Material for this exercise
——

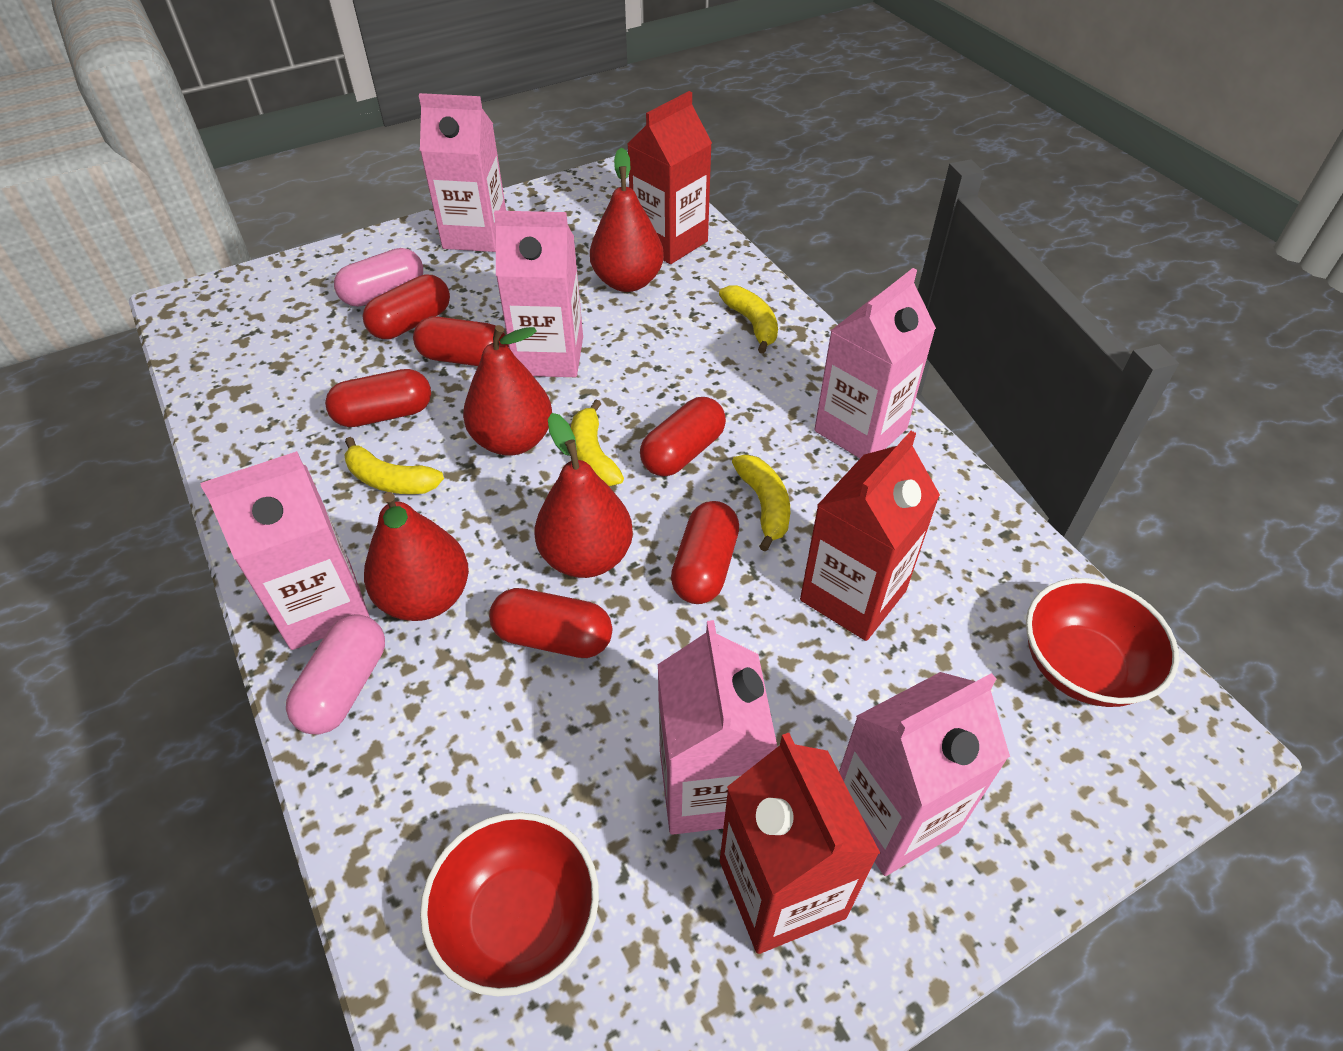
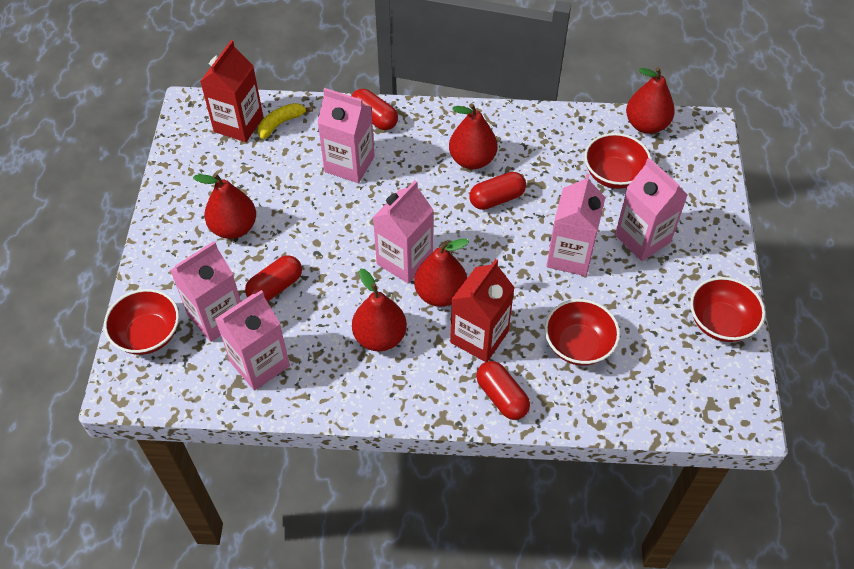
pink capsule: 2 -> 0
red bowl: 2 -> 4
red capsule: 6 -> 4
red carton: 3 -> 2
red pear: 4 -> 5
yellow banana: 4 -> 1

——

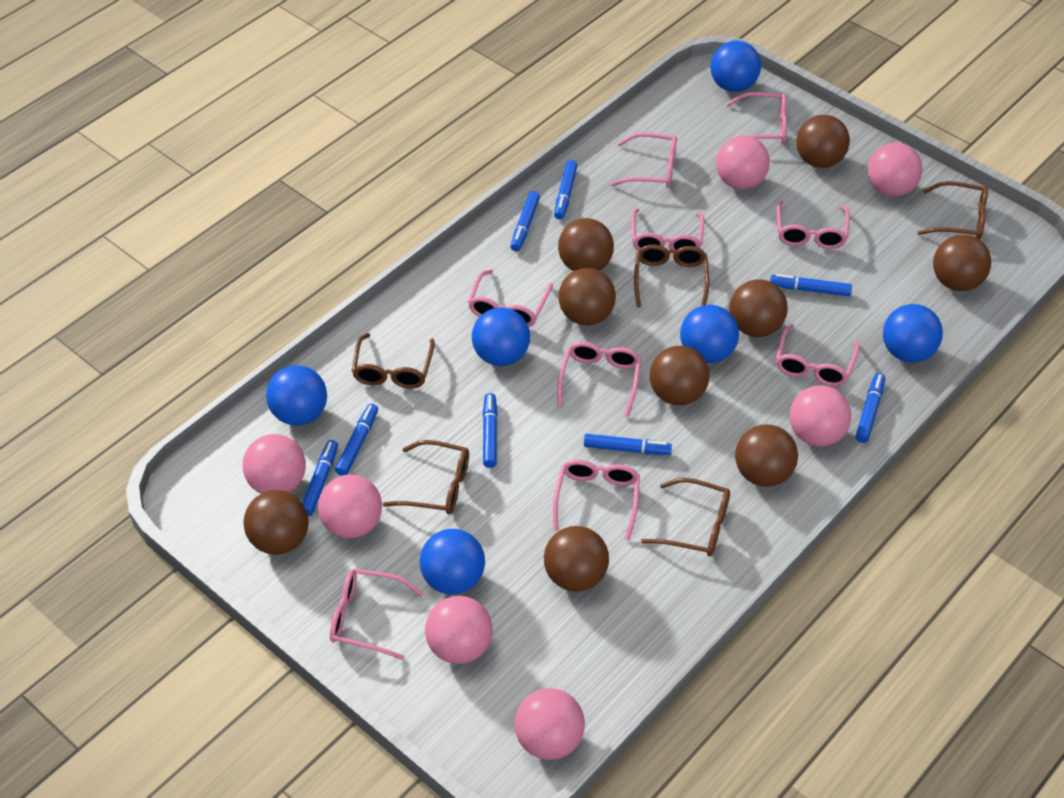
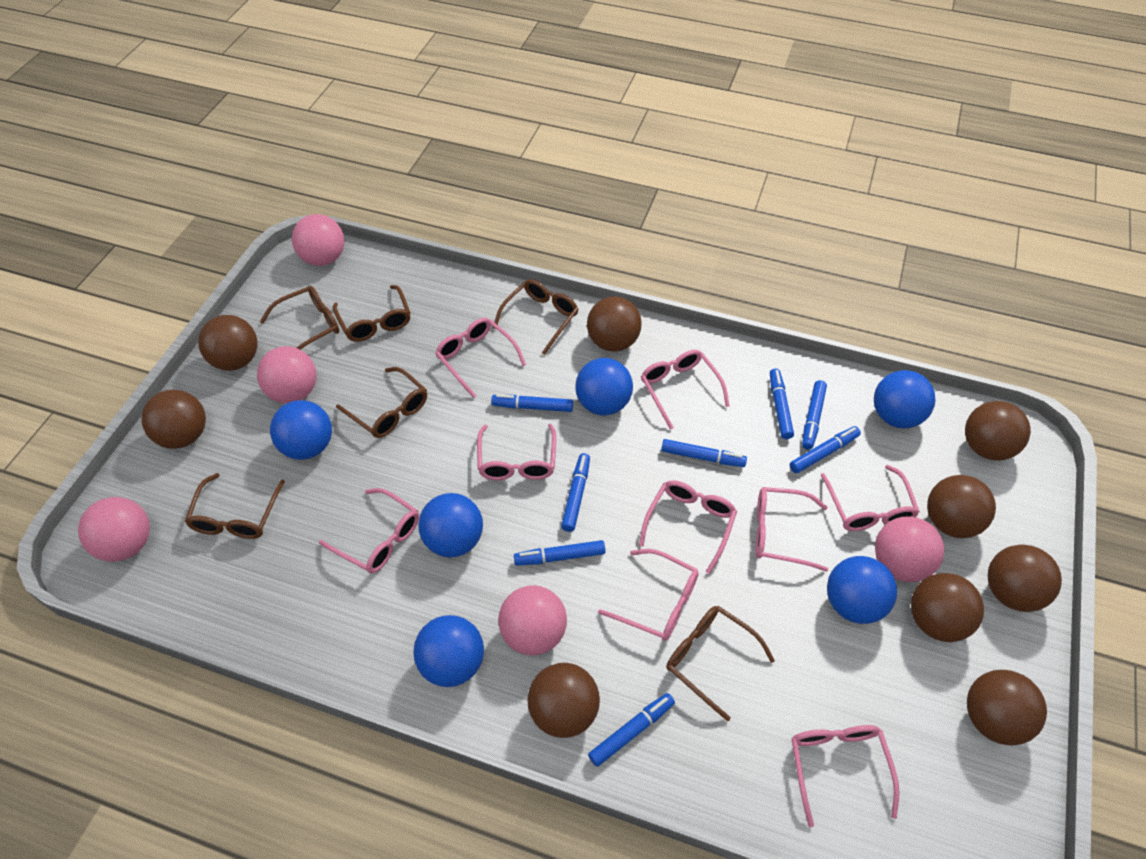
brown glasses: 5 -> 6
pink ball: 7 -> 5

——

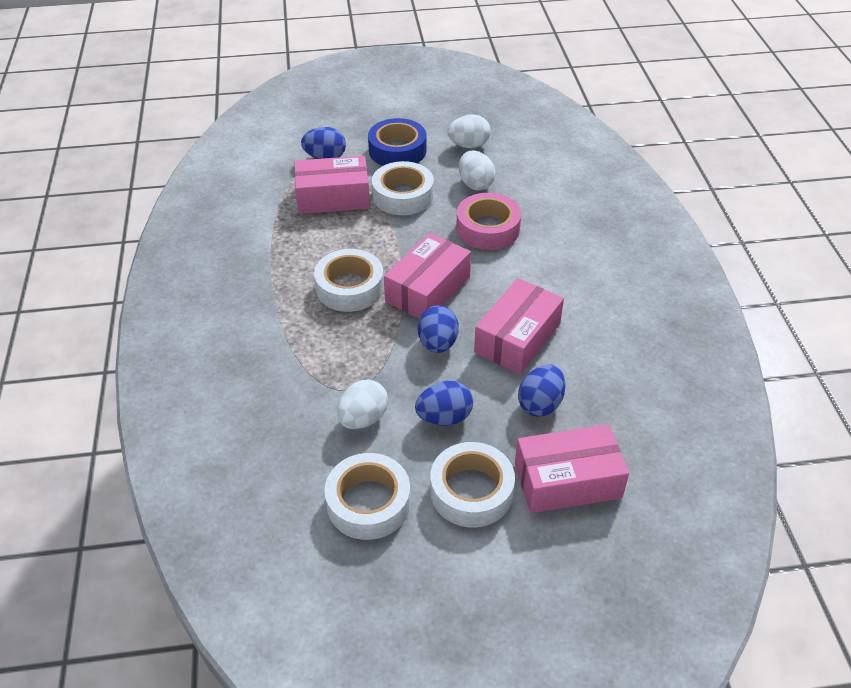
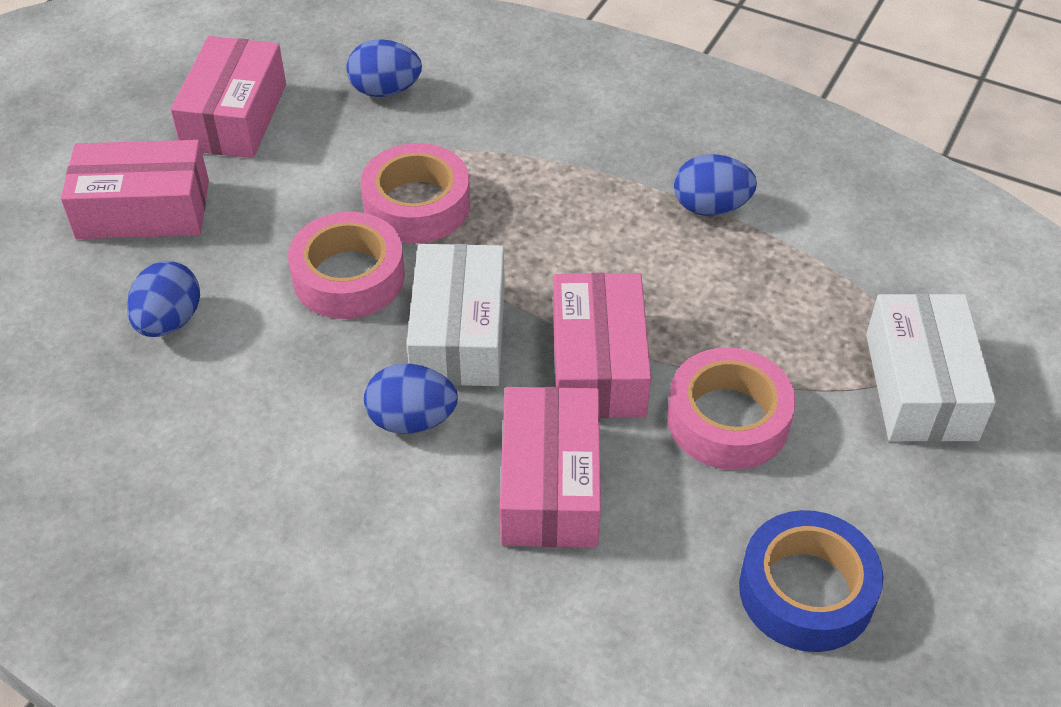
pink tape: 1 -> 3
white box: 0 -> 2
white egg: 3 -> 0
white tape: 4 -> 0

——

Problem to solve
Take the stretch of lines above from the one containing "pink capsule: 2 -> 0" through the one containing "yellow banana: 4 -> 1" and repeat it exactly, adding no other line.

Written answer
pink capsule: 2 -> 0
red bowl: 2 -> 4
red capsule: 6 -> 4
red carton: 3 -> 2
red pear: 4 -> 5
yellow banana: 4 -> 1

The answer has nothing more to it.